▶ _YOUR TASK_: Your answer must contain only the lines from the one containing "(415, 292) = (638, 284): orange" through the end of the entries below, reproduced character for character.

▶ _INPUT DATA_:

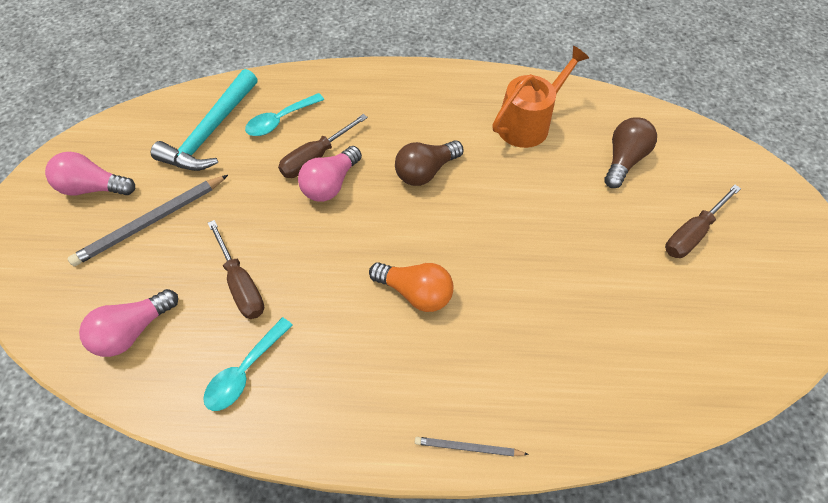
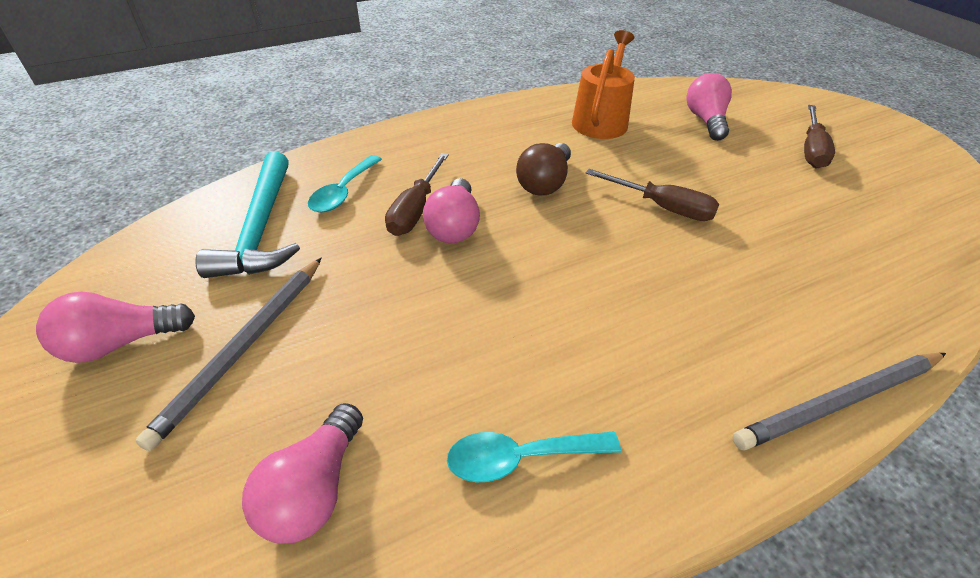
camera: 30 degrees left, 15 degrees down
(241, 284) = (430, 362): brown screwdriver -> brown screwdriver (662, 207)
(245, 371) = (520, 458): turquoise spoon -> turquoise spoon turned 75 degrees clockwise
(415, 292) = (638, 284): orange light bulb -> none
(468, 447) = (840, 402): grey pencil -> grey pencil, size x1.84
(623, 160) = (705, 120): brown light bulb -> pink light bulb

▶ _RESULT FOR THIS TASK_:
(415, 292) = (638, 284): orange light bulb -> none
(468, 447) = (840, 402): grey pencil -> grey pencil, size x1.84
(623, 160) = (705, 120): brown light bulb -> pink light bulb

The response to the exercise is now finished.